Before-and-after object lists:
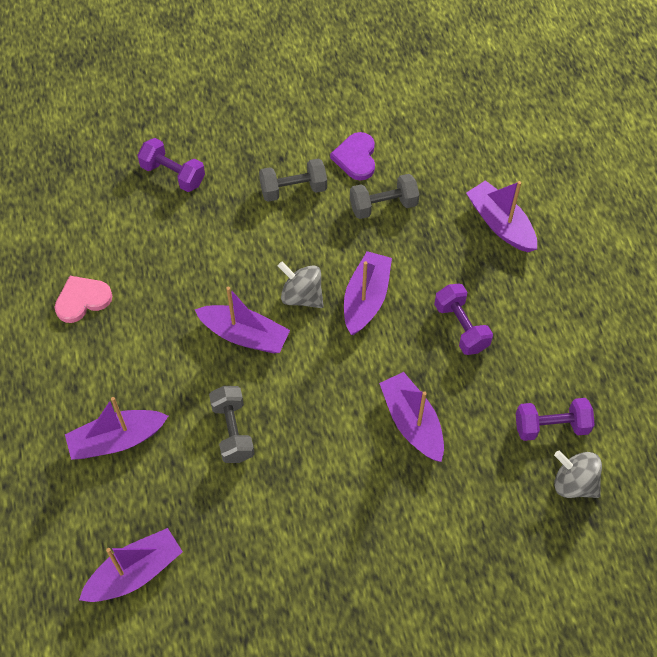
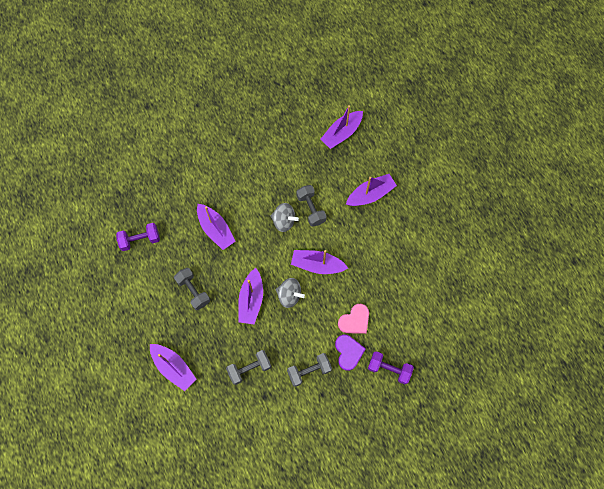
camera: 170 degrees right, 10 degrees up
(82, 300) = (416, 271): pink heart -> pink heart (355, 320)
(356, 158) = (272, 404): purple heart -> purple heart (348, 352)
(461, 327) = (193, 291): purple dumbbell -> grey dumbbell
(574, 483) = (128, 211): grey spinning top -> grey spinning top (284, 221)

---

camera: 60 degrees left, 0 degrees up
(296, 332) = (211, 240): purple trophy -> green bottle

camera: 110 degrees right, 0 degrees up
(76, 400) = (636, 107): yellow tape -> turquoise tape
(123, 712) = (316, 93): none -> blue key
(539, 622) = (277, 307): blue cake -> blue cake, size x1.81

Activity: Show every line of the records above that contains the word "grey".

Final answer:
(461, 327) = (193, 291): purple dumbbell -> grey dumbbell
(574, 483) = (128, 211): grey spinning top -> grey spinning top (284, 221)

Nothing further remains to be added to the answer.